··· Given records ···
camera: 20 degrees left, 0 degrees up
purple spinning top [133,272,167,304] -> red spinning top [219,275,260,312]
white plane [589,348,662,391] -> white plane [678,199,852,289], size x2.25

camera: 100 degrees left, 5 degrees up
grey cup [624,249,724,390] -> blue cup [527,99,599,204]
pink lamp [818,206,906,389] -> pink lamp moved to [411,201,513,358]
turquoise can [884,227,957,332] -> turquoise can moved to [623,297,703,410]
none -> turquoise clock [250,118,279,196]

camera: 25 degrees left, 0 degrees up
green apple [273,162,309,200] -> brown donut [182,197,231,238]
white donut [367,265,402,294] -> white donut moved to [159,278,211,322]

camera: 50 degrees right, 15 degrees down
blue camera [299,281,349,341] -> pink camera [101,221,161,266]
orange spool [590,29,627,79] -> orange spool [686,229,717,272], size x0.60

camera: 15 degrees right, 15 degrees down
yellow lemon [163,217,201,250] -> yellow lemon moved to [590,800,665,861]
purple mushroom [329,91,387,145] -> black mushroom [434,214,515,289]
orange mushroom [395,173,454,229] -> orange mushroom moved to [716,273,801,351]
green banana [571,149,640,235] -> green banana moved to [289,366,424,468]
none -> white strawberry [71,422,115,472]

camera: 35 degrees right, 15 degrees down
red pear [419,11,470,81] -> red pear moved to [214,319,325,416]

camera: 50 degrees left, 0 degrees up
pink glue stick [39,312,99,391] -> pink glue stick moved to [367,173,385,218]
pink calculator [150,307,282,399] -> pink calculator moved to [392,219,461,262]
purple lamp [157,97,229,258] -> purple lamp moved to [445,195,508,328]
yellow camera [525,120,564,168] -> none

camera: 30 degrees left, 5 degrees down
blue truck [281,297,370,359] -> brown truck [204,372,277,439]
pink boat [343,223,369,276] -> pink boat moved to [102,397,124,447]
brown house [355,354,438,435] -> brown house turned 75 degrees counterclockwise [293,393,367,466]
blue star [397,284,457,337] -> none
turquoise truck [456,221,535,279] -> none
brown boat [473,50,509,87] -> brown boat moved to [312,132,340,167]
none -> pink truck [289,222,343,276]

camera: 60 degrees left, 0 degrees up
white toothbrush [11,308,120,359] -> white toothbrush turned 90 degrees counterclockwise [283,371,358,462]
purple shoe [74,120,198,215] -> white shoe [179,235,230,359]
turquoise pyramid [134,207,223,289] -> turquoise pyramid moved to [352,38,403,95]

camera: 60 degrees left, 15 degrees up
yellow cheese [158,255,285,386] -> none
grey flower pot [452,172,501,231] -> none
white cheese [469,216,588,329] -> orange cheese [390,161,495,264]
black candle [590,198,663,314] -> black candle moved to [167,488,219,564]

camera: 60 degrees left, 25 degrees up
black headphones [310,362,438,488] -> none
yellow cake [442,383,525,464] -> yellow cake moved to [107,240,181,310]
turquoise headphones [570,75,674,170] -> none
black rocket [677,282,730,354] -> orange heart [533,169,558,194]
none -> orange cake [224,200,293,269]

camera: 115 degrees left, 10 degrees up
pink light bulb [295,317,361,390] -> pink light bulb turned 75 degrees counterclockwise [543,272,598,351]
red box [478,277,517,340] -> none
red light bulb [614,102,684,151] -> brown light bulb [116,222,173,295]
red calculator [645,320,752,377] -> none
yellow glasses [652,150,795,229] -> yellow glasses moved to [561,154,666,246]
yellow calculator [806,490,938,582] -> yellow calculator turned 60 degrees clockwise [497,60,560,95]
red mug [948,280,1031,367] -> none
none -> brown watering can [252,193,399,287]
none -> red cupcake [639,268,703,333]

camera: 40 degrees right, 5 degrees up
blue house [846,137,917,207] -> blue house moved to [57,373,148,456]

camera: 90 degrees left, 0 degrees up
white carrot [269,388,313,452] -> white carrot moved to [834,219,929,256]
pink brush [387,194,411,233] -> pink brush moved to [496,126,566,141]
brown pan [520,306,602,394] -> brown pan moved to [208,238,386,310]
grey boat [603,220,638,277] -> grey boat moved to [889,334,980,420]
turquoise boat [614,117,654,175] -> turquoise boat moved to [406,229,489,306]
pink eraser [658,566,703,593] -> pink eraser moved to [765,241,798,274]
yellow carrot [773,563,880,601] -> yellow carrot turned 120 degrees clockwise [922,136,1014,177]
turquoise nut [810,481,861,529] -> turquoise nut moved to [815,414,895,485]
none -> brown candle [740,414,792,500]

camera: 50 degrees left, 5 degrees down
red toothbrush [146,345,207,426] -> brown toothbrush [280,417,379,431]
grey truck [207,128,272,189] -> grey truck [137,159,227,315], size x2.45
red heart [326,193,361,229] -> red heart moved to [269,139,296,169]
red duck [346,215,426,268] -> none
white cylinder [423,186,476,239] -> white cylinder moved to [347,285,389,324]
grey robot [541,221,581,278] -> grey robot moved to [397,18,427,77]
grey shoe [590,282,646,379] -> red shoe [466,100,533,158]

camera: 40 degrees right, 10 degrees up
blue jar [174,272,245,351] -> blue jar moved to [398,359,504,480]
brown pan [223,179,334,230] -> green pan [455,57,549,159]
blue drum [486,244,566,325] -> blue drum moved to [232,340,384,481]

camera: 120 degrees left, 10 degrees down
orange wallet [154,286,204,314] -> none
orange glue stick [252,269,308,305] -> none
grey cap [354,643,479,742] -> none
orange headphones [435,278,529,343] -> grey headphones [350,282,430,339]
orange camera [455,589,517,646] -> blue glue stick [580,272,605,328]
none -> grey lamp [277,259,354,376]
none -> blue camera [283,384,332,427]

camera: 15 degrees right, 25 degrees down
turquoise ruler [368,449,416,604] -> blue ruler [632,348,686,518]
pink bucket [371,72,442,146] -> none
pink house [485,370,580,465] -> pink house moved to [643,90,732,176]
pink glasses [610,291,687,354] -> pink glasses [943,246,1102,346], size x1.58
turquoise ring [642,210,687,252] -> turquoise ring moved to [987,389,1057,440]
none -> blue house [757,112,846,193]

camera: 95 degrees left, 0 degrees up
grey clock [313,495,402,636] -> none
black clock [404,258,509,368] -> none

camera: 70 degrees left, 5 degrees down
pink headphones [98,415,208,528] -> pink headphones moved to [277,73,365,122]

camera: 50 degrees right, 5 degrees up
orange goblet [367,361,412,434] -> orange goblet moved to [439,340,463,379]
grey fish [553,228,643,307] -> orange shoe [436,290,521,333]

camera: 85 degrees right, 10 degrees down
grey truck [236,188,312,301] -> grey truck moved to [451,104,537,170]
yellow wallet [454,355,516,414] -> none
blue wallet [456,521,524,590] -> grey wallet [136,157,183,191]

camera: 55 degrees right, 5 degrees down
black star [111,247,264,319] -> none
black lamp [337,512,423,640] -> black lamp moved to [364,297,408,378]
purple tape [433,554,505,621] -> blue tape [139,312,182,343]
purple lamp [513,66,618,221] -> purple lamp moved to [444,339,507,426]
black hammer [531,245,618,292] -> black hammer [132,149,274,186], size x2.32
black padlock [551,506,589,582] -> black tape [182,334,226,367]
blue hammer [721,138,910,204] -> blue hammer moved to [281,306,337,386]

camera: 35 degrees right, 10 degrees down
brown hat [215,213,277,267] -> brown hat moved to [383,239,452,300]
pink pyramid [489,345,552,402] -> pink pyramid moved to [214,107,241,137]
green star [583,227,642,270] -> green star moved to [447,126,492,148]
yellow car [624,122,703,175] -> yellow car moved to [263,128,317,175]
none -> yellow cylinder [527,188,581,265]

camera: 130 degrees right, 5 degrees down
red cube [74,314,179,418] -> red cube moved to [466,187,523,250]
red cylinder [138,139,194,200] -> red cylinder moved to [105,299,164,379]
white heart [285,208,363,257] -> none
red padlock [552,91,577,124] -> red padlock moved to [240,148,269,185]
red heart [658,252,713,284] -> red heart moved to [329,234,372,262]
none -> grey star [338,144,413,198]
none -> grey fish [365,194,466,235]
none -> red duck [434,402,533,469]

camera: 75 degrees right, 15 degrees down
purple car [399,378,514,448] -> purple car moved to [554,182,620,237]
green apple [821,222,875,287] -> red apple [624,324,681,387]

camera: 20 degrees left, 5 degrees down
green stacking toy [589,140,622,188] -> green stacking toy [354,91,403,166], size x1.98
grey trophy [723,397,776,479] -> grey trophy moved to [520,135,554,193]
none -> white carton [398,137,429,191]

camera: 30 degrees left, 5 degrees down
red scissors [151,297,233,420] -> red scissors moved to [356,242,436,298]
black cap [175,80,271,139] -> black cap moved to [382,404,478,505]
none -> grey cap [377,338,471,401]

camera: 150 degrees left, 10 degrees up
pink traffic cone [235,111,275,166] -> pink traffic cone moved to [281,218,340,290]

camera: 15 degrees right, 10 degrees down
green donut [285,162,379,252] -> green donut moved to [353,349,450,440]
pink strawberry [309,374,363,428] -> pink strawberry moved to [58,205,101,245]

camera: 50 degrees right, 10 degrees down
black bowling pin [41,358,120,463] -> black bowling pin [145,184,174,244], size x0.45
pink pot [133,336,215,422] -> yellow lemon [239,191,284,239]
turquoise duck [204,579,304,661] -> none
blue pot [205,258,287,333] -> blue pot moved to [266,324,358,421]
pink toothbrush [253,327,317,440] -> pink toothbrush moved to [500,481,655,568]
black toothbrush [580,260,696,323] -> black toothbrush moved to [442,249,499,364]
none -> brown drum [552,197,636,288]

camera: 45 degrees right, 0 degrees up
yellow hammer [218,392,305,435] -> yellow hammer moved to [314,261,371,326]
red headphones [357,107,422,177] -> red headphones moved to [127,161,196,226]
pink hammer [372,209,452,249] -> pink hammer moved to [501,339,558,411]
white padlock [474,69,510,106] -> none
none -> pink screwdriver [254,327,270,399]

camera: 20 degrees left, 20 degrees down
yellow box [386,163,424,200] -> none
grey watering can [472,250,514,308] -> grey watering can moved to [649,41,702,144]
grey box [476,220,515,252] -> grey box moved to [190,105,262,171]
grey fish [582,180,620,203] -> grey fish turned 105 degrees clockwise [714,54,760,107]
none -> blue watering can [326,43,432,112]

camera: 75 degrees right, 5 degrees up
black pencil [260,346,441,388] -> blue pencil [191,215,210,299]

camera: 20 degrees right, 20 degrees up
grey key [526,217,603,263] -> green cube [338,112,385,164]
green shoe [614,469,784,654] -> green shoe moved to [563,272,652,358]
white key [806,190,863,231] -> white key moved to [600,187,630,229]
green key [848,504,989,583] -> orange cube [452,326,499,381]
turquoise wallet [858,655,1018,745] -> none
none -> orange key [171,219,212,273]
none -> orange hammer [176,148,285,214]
···
### Exercise
Find "blue drum [486,244,566,325]" in the entries above and copy that whole line exactly, then each line after it through the line that contains "black star [111,247,264,319] -> none".

### Task response
blue drum [486,244,566,325] -> blue drum moved to [232,340,384,481]

camera: 120 degrees left, 10 degrees down
orange wallet [154,286,204,314] -> none
orange glue stick [252,269,308,305] -> none
grey cap [354,643,479,742] -> none
orange headphones [435,278,529,343] -> grey headphones [350,282,430,339]
orange camera [455,589,517,646] -> blue glue stick [580,272,605,328]
none -> grey lamp [277,259,354,376]
none -> blue camera [283,384,332,427]

camera: 15 degrees right, 25 degrees down
turquoise ruler [368,449,416,604] -> blue ruler [632,348,686,518]
pink bucket [371,72,442,146] -> none
pink house [485,370,580,465] -> pink house moved to [643,90,732,176]
pink glasses [610,291,687,354] -> pink glasses [943,246,1102,346], size x1.58
turquoise ring [642,210,687,252] -> turquoise ring moved to [987,389,1057,440]
none -> blue house [757,112,846,193]

camera: 95 degrees left, 0 degrees up
grey clock [313,495,402,636] -> none
black clock [404,258,509,368] -> none

camera: 70 degrees left, 5 degrees down
pink headphones [98,415,208,528] -> pink headphones moved to [277,73,365,122]

camera: 50 degrees right, 5 degrees up
orange goblet [367,361,412,434] -> orange goblet moved to [439,340,463,379]
grey fish [553,228,643,307] -> orange shoe [436,290,521,333]

camera: 85 degrees right, 10 degrees down
grey truck [236,188,312,301] -> grey truck moved to [451,104,537,170]
yellow wallet [454,355,516,414] -> none
blue wallet [456,521,524,590] -> grey wallet [136,157,183,191]

camera: 55 degrees right, 5 degrees down
black star [111,247,264,319] -> none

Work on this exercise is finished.